What the exercise asks = Search the data for the word "none" and copy each line that has it.

▼

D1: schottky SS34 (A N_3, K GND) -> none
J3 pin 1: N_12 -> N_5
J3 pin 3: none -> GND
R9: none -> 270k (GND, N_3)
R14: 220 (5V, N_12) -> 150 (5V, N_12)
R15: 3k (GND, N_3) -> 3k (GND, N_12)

▲

Answer below =
D1: schottky SS34 (A N_3, K GND) -> none
J3 pin 3: none -> GND
R9: none -> 270k (GND, N_3)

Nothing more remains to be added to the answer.